[Shape transformation data]
== Segment start ==

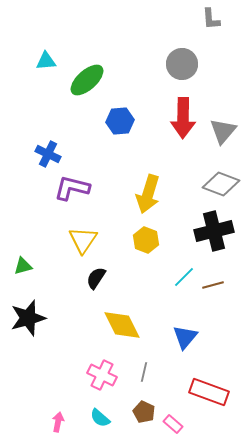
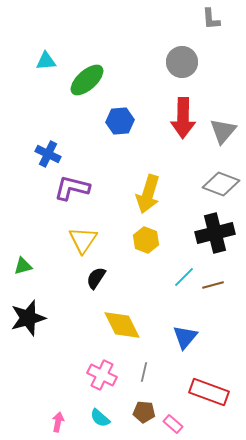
gray circle: moved 2 px up
black cross: moved 1 px right, 2 px down
brown pentagon: rotated 20 degrees counterclockwise
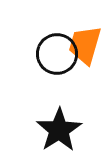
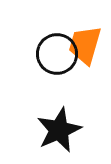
black star: rotated 9 degrees clockwise
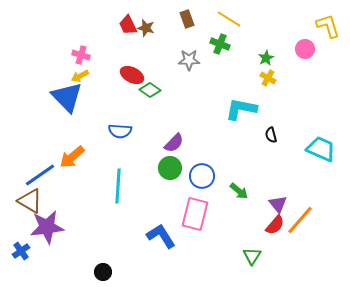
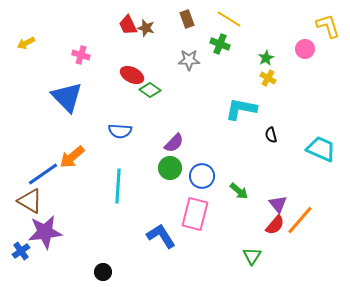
yellow arrow: moved 54 px left, 33 px up
blue line: moved 3 px right, 1 px up
purple star: moved 2 px left, 5 px down
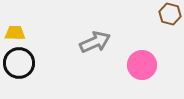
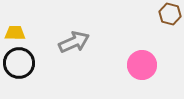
gray arrow: moved 21 px left
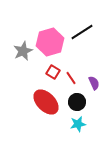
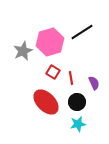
red line: rotated 24 degrees clockwise
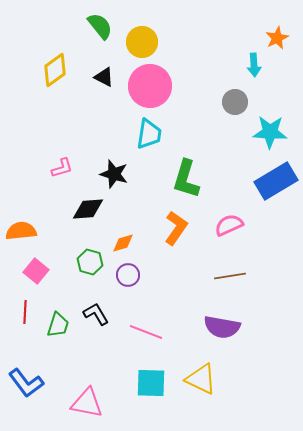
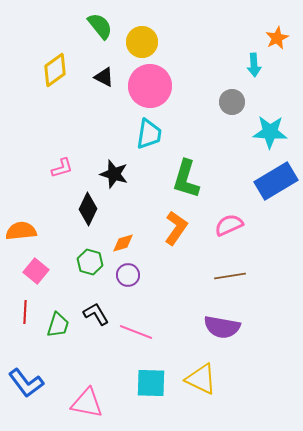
gray circle: moved 3 px left
black diamond: rotated 60 degrees counterclockwise
pink line: moved 10 px left
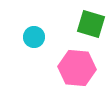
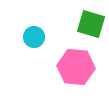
pink hexagon: moved 1 px left, 1 px up
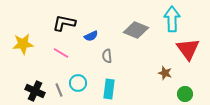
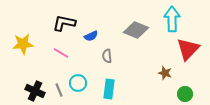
red triangle: rotated 20 degrees clockwise
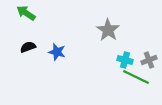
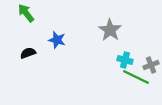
green arrow: rotated 18 degrees clockwise
gray star: moved 2 px right
black semicircle: moved 6 px down
blue star: moved 12 px up
gray cross: moved 2 px right, 5 px down
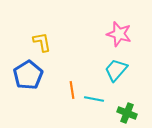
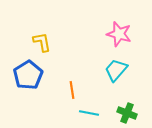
cyan line: moved 5 px left, 14 px down
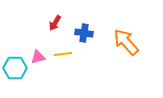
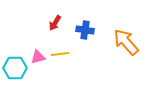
blue cross: moved 1 px right, 3 px up
yellow line: moved 3 px left
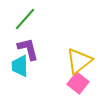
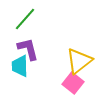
pink square: moved 5 px left
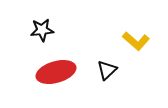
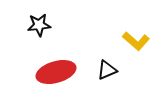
black star: moved 3 px left, 5 px up
black triangle: rotated 20 degrees clockwise
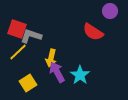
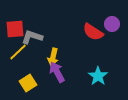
purple circle: moved 2 px right, 13 px down
red square: moved 2 px left; rotated 24 degrees counterclockwise
gray L-shape: moved 1 px right, 1 px down
yellow arrow: moved 2 px right, 1 px up
cyan star: moved 18 px right, 1 px down
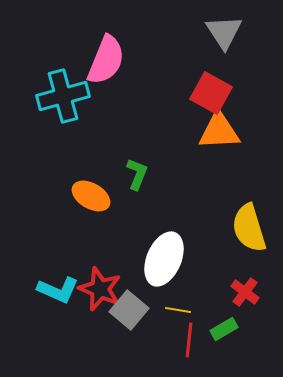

== Segment end ==

** WHAT IS NEEDED **
The line with "red square: moved" and each line after it, through the final line of the data, are to be duplicated exactly, with pictures left out and nothing more included.

** RESULT FOR THIS EXERCISE **
red square: moved 2 px left; rotated 24 degrees counterclockwise
gray L-shape: moved 1 px right, 1 px down
yellow arrow: moved 2 px right, 1 px up
cyan star: moved 18 px right, 1 px down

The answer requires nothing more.